=== Section Start ===
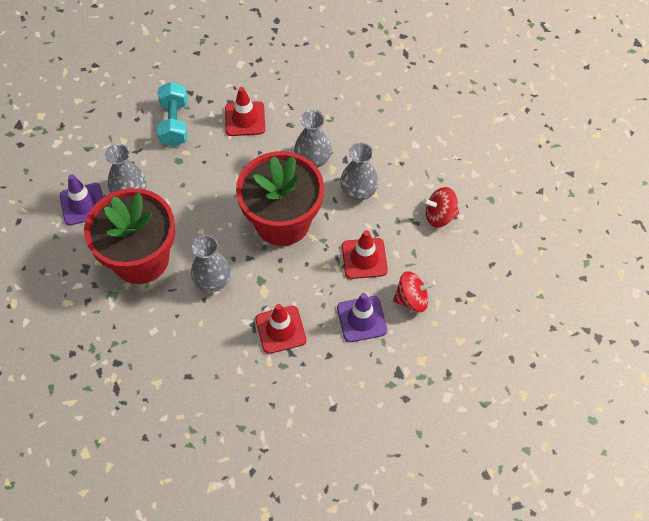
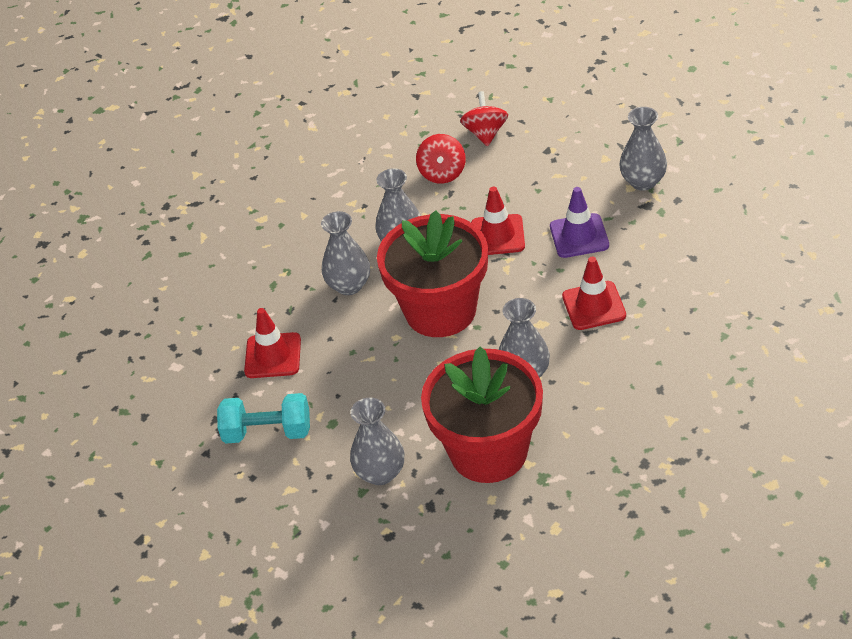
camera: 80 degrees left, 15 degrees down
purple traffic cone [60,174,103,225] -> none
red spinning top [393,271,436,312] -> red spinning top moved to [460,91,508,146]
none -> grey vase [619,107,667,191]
=== Section End ===
=== Section Start ===
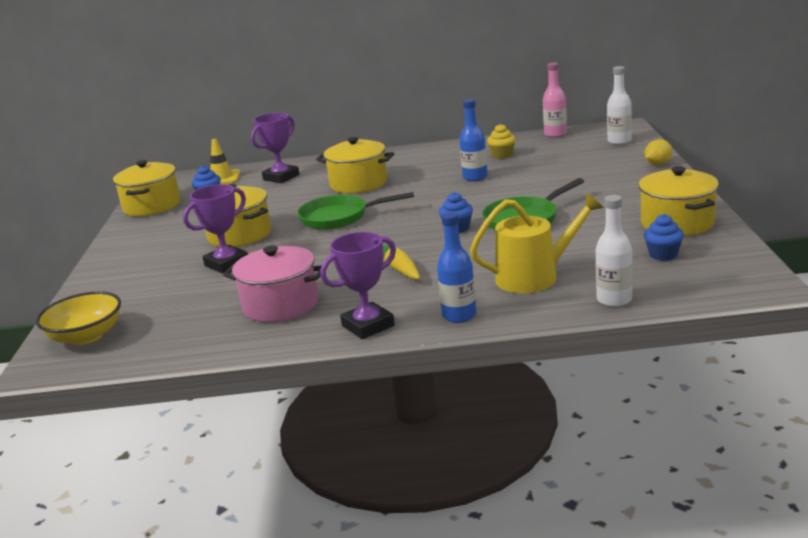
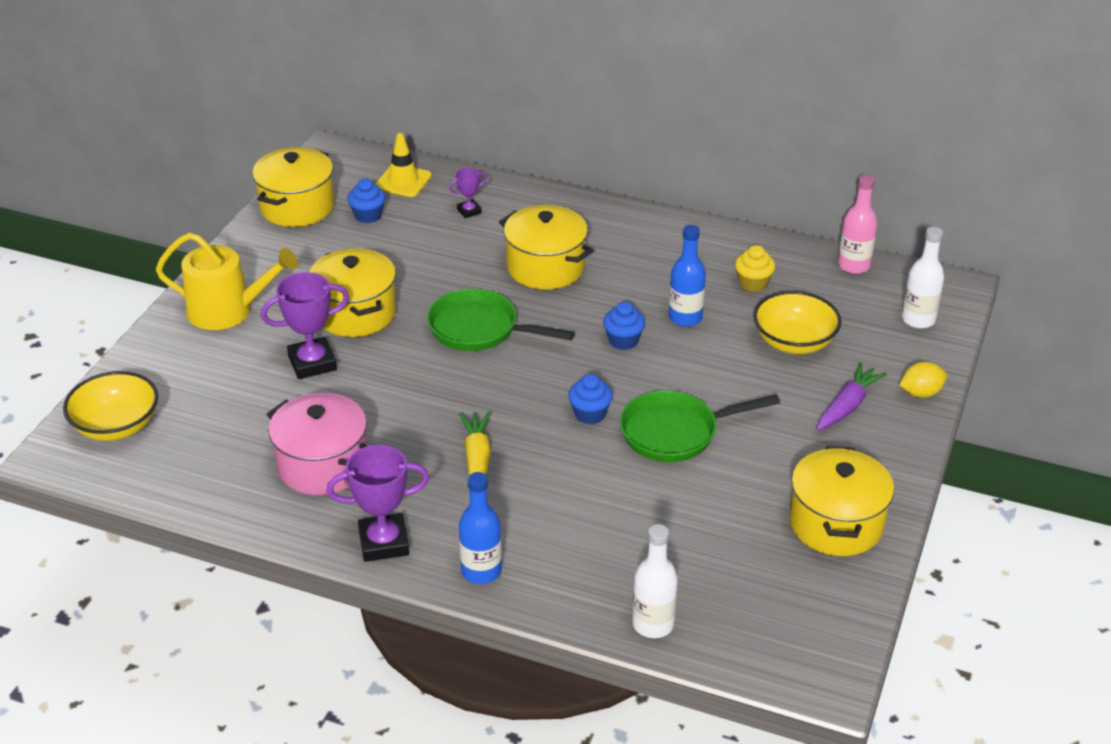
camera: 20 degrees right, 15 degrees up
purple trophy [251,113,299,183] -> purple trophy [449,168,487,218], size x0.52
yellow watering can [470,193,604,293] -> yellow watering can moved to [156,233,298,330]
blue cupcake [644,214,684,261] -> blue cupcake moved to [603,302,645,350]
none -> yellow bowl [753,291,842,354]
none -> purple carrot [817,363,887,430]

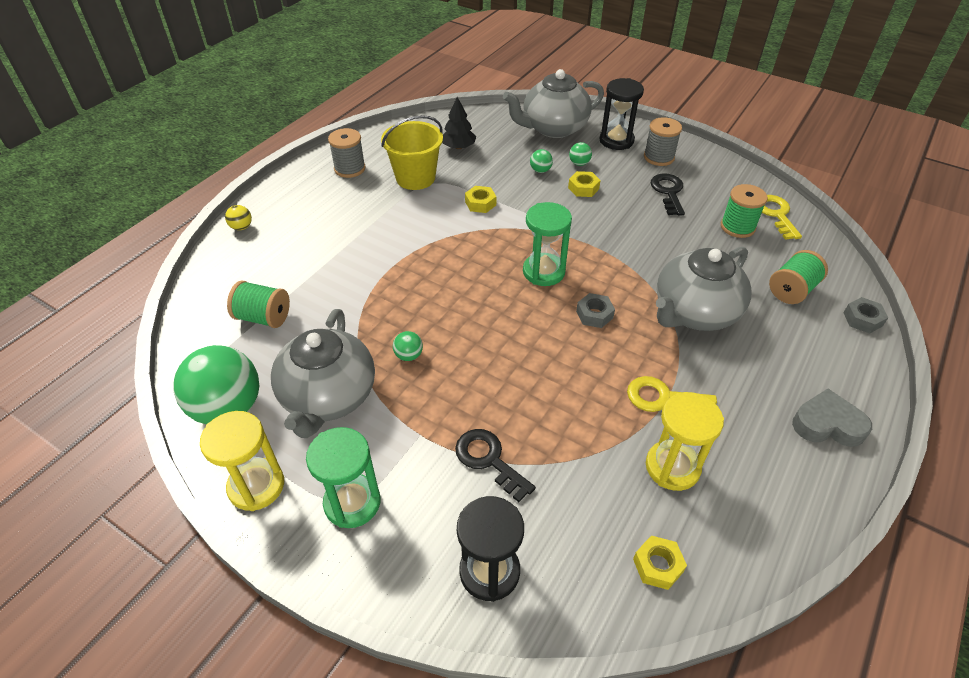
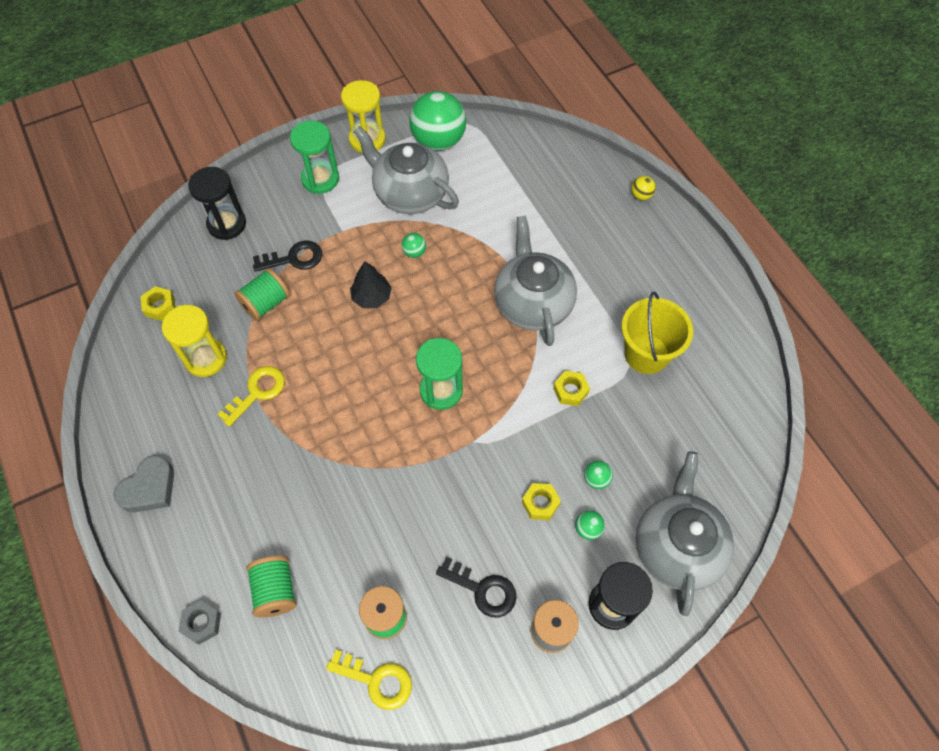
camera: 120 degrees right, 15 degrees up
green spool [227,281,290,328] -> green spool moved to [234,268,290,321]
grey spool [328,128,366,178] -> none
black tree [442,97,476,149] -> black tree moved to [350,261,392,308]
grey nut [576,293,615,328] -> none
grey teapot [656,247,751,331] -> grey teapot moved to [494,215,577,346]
=== Section End ===
=== Section Start ===
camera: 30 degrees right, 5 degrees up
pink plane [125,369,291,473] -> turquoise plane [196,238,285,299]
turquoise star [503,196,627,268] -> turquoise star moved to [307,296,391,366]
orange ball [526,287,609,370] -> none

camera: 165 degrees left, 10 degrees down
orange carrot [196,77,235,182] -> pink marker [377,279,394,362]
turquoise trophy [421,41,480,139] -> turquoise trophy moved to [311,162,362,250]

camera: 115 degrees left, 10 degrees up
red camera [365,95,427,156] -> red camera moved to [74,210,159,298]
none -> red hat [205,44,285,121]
=== Section End ===
- Exercise objective: Each line above that contains the string "grey" should be identified and copied.

- Written answer:
none -> grey vase [619,107,667,191]
grey spool [328,128,366,178] -> none
grey nut [576,293,615,328] -> none
grey teapot [656,247,751,331] -> grey teapot moved to [494,215,577,346]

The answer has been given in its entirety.